----- Dataset records

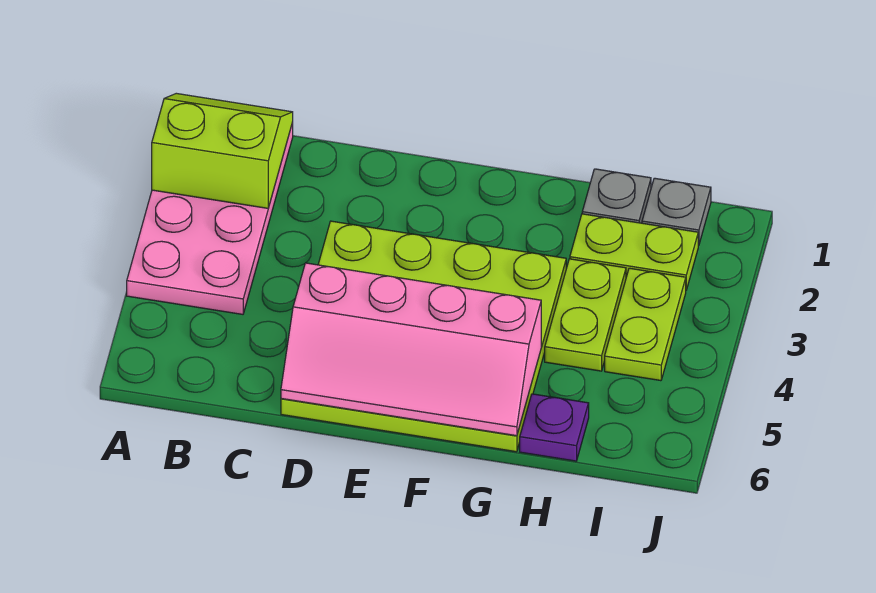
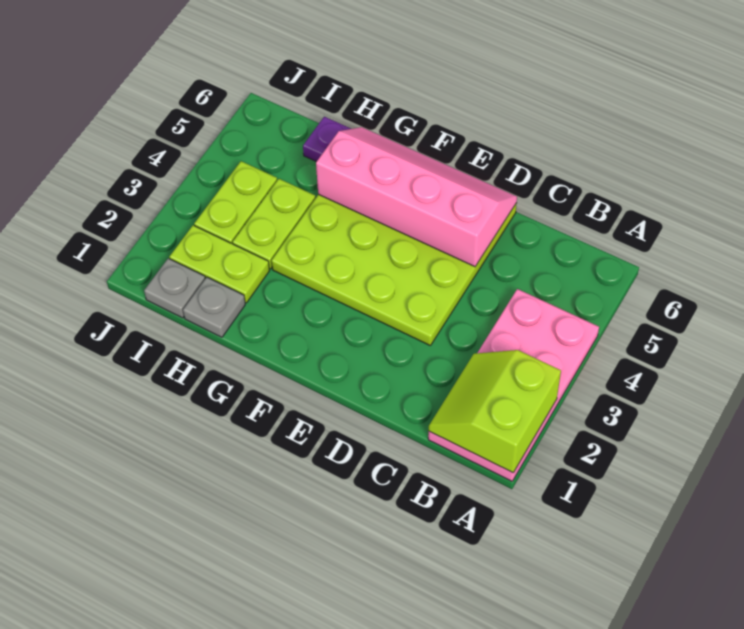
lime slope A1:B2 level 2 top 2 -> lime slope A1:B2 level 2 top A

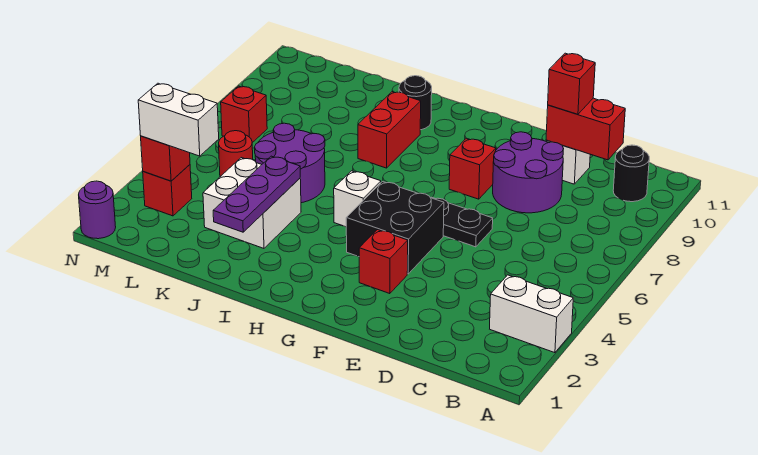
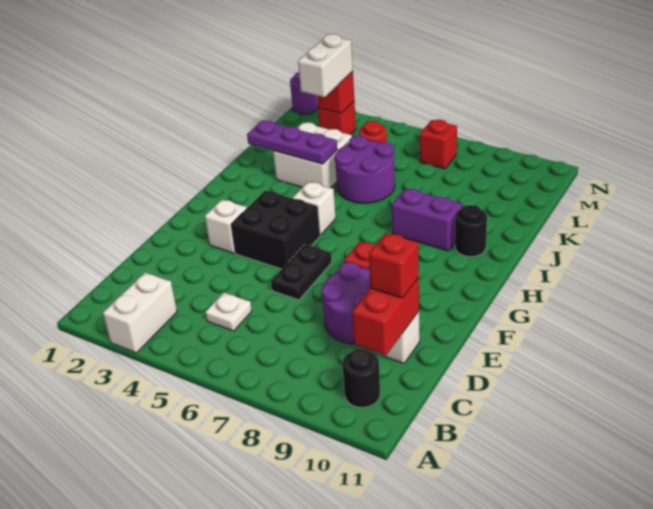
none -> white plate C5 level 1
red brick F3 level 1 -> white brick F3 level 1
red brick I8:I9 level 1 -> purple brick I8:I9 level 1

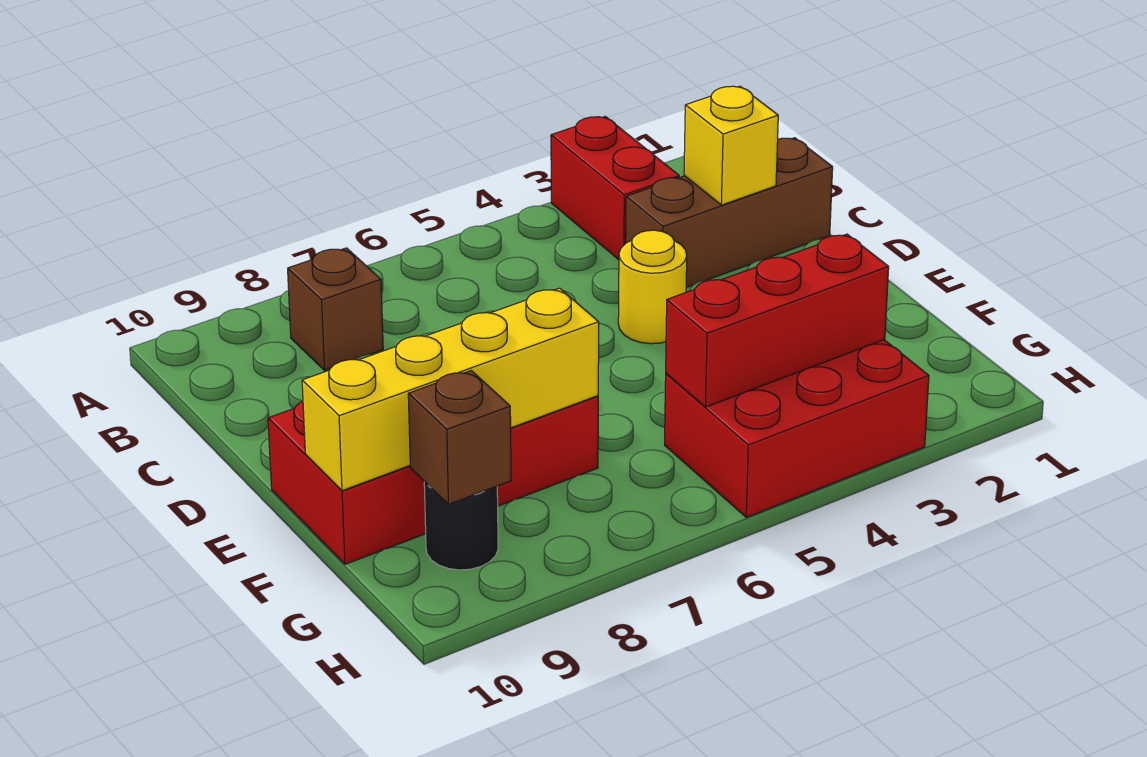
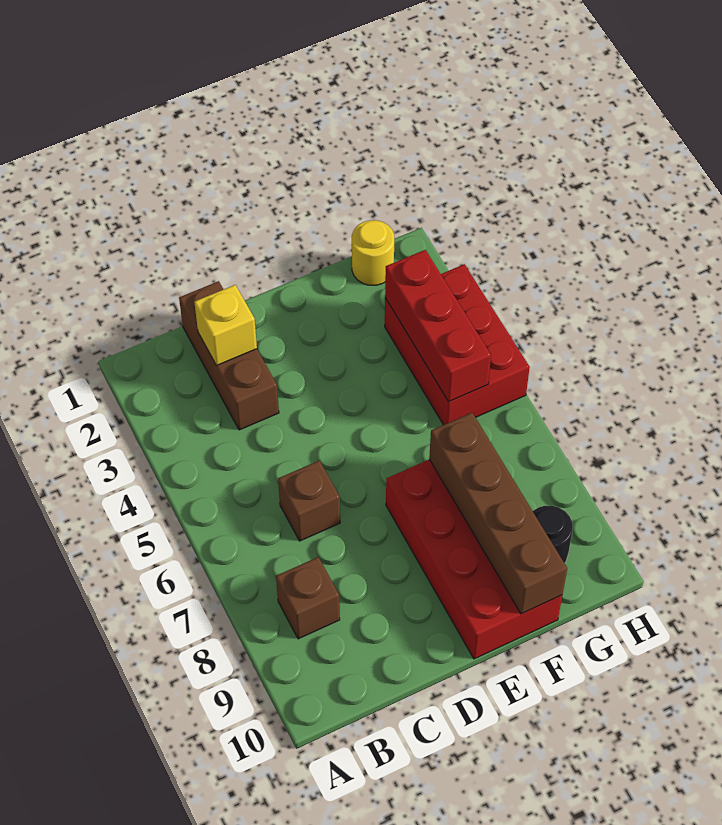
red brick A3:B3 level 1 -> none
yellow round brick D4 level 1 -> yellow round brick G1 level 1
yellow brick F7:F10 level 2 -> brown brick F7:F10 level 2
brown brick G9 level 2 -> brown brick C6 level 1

----------

Each record should be written out exactly, and each image should be omitted.

lime slope A1:B2 level 2 top 2 -> lime slope A1:B2 level 2 top A

none -> white plate C5 level 1
red brick F3 level 1 -> white brick F3 level 1
red brick I8:I9 level 1 -> purple brick I8:I9 level 1

red brick A3:B3 level 1 -> none
yellow round brick D4 level 1 -> yellow round brick G1 level 1
yellow brick F7:F10 level 2 -> brown brick F7:F10 level 2
brown brick G9 level 2 -> brown brick C6 level 1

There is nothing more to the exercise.